>>>
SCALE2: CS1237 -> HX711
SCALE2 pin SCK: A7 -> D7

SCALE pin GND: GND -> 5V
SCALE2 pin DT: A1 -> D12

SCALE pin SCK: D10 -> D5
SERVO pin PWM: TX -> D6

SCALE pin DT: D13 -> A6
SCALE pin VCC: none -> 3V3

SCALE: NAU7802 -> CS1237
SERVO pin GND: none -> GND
<<<
>>>
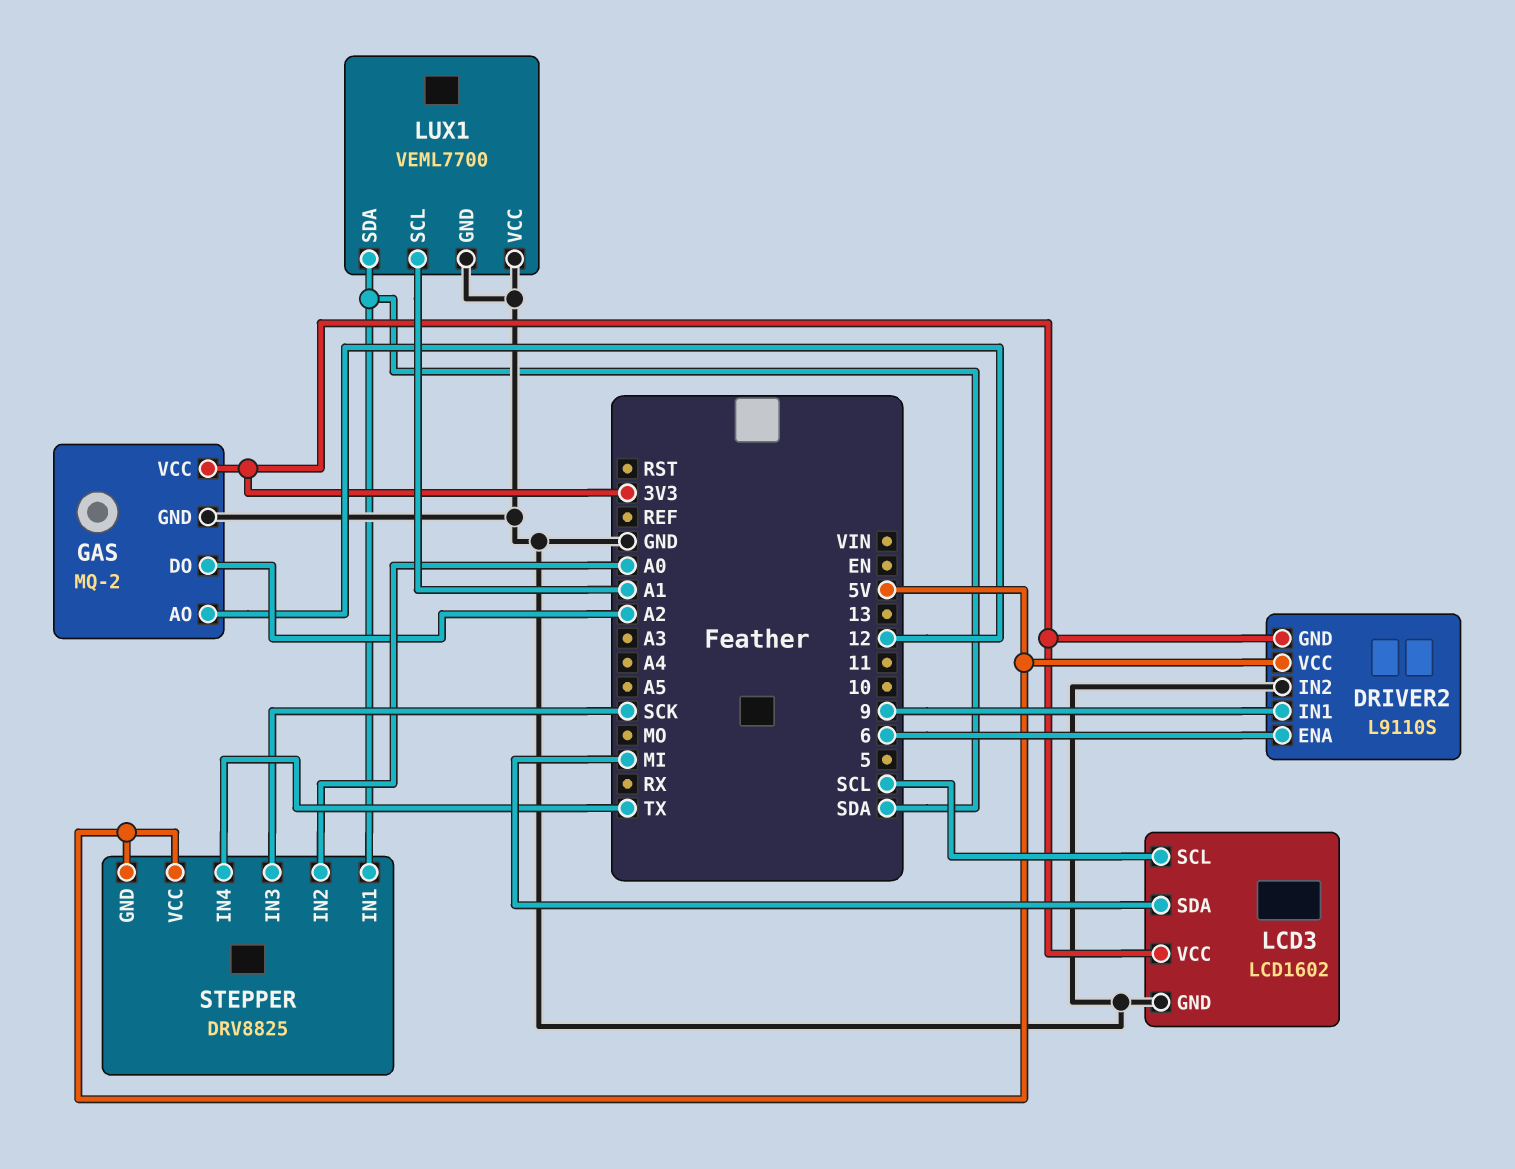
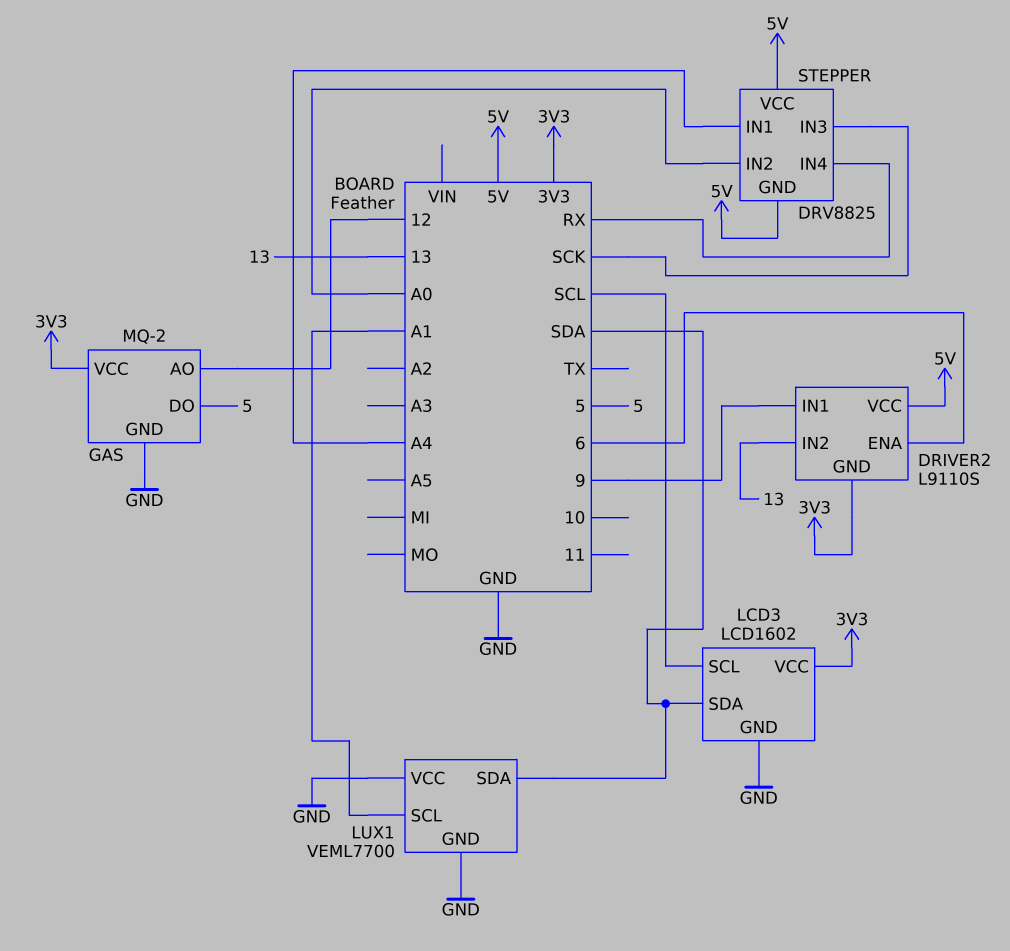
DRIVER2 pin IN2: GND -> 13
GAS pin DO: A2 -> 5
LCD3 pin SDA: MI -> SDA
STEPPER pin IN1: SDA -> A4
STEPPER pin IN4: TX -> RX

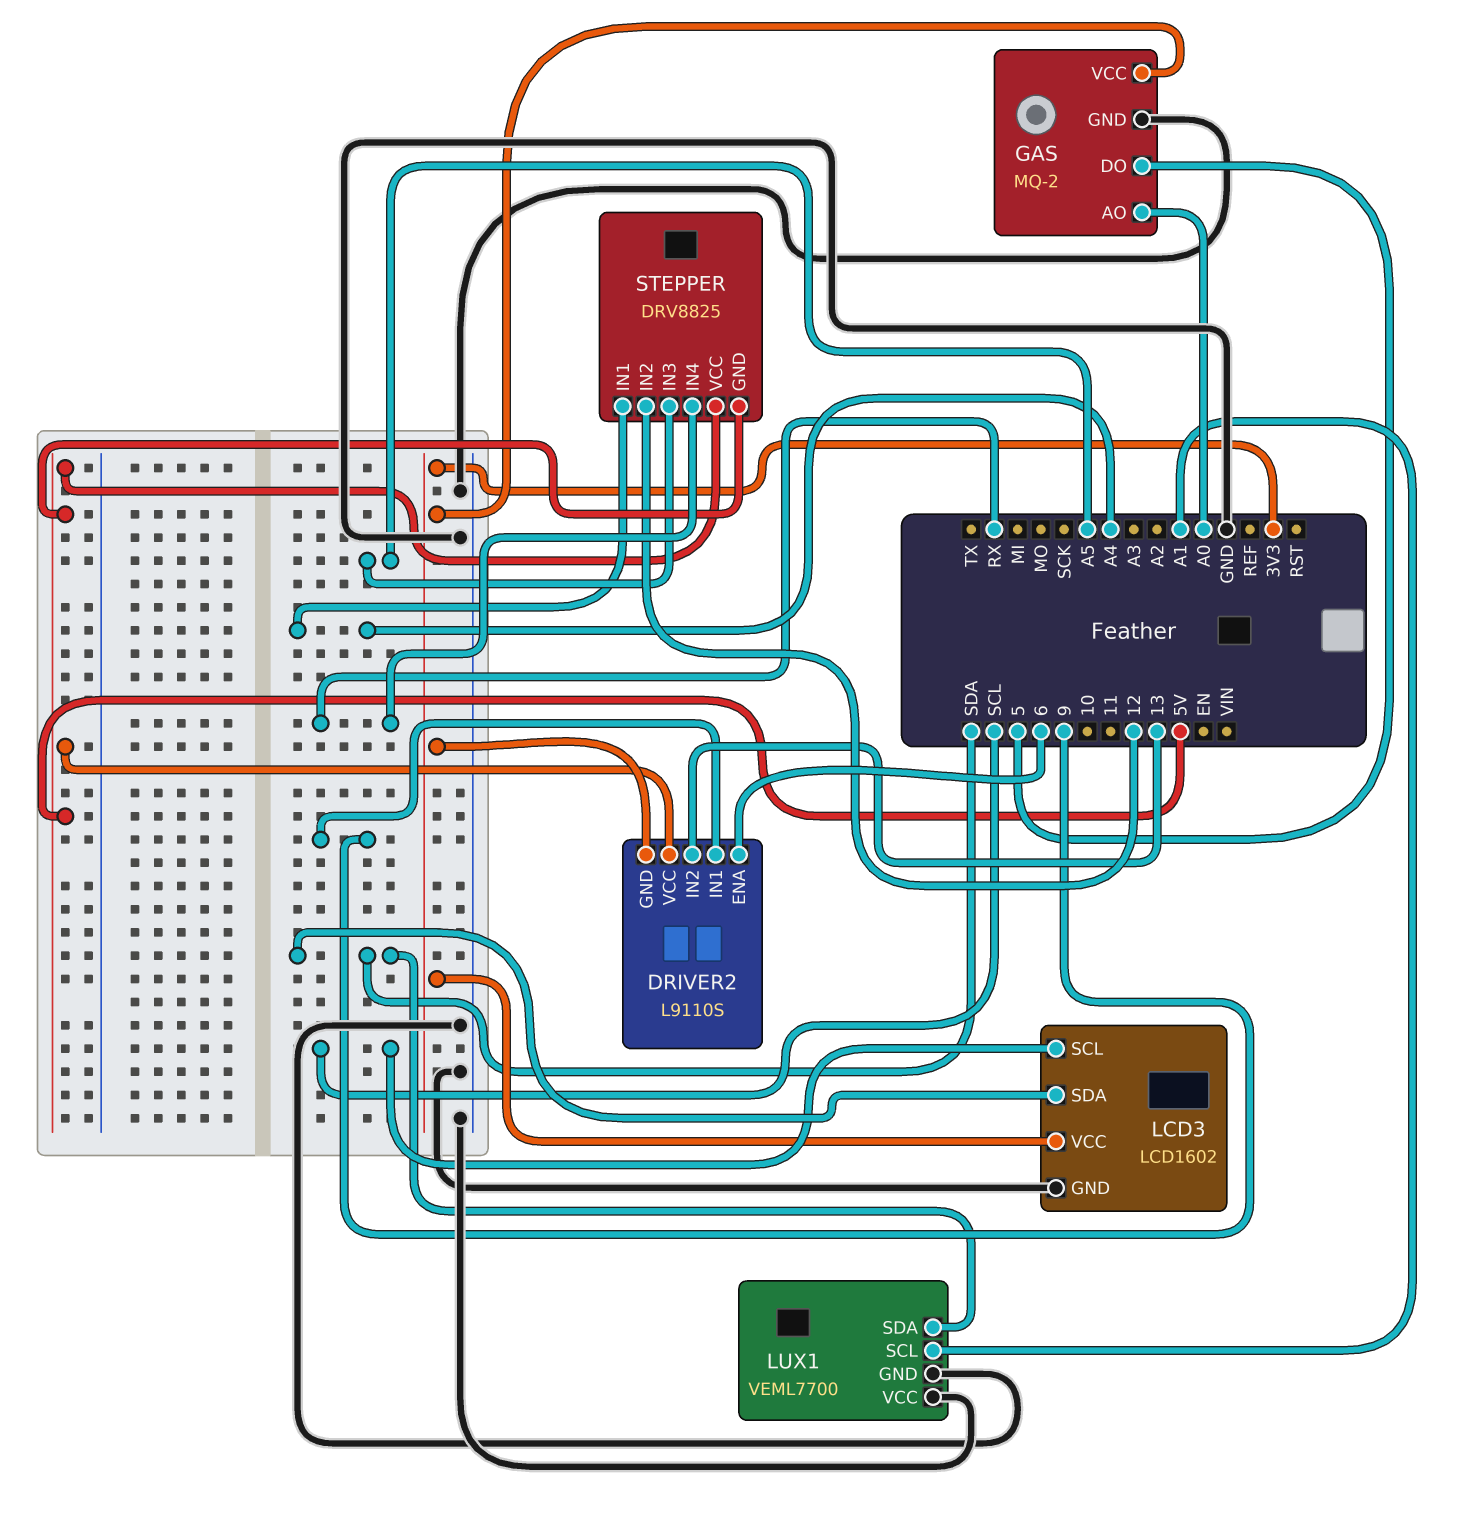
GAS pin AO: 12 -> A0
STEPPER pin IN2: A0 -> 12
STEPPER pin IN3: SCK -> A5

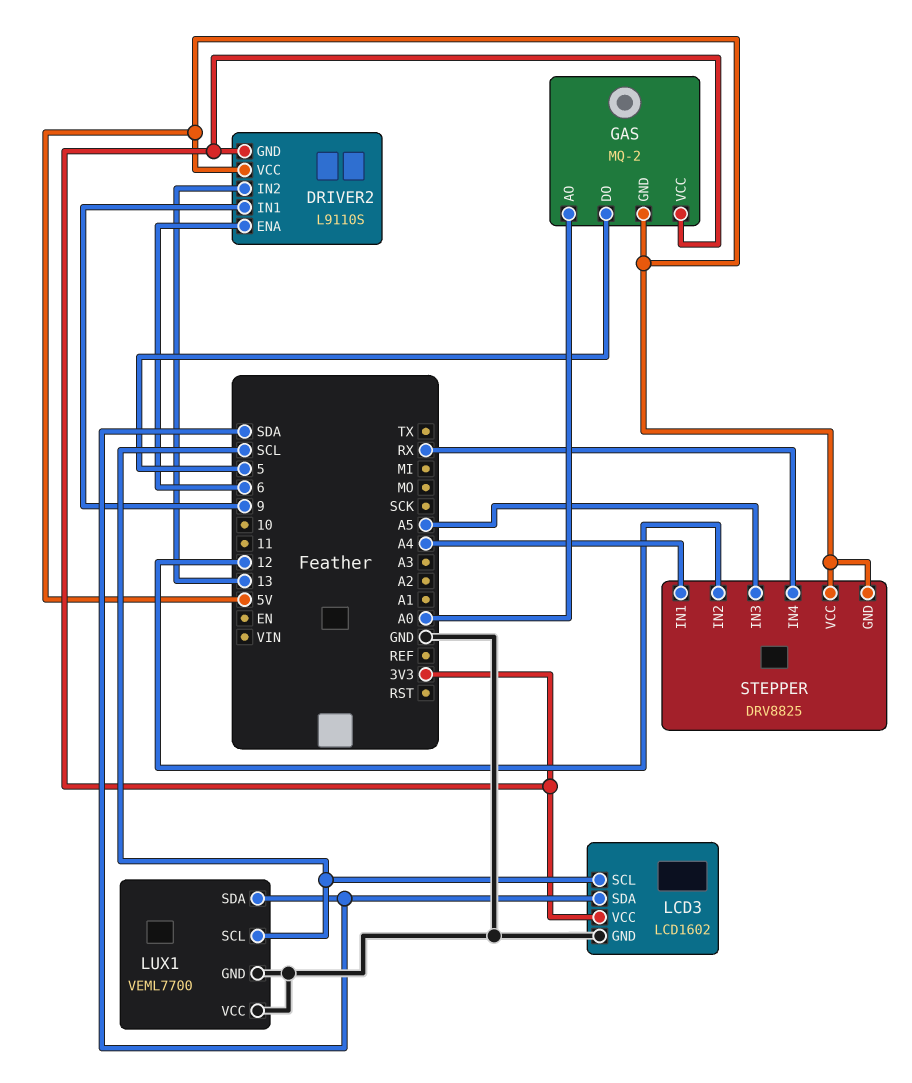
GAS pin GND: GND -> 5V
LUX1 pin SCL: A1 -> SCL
<<<
- TASK BRIEF
Above are records; repeat only the lines starting at the line with "SCALE2: CS1237 -> HX711" and ending at the line with "SERVO pin GND: none -> GND", exactly as they appear, both included.

- SOLUTION TO THIS EXERCISE
SCALE2: CS1237 -> HX711
SCALE2 pin SCK: A7 -> D7

SCALE pin GND: GND -> 5V
SCALE2 pin DT: A1 -> D12

SCALE pin SCK: D10 -> D5
SERVO pin PWM: TX -> D6

SCALE pin DT: D13 -> A6
SCALE pin VCC: none -> 3V3

SCALE: NAU7802 -> CS1237
SERVO pin GND: none -> GND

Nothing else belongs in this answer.